What to do:
Filter the entries, keeping every line with the word "brown".

Dataset entries:
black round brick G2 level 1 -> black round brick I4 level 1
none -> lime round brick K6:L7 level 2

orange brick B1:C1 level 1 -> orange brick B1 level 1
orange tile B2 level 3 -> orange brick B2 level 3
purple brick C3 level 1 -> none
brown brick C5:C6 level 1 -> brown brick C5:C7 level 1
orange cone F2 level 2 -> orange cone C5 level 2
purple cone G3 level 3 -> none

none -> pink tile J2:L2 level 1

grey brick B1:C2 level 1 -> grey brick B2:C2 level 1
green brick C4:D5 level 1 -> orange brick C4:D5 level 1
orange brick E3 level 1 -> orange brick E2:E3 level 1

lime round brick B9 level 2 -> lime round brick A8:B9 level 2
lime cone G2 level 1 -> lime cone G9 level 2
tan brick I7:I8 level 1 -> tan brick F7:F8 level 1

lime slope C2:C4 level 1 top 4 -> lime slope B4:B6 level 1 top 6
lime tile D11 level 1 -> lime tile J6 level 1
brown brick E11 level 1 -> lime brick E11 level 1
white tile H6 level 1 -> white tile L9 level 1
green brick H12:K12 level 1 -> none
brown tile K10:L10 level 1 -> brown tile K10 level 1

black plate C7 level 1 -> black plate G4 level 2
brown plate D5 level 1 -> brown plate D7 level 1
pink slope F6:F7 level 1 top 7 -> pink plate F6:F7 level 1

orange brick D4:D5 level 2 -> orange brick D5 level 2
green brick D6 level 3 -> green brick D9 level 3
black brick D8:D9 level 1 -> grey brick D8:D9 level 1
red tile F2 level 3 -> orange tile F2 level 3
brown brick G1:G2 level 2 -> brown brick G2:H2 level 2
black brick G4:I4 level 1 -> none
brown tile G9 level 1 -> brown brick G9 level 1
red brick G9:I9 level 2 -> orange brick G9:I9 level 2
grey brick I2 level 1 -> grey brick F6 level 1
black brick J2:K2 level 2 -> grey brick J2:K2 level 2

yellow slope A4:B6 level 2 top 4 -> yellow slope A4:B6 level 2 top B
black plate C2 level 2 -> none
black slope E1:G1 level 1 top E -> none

Answer space:
brown brick C5:C6 level 1 -> brown brick C5:C7 level 1
brown brick E11 level 1 -> lime brick E11 level 1
brown tile K10:L10 level 1 -> brown tile K10 level 1
brown plate D5 level 1 -> brown plate D7 level 1
brown brick G1:G2 level 2 -> brown brick G2:H2 level 2
brown tile G9 level 1 -> brown brick G9 level 1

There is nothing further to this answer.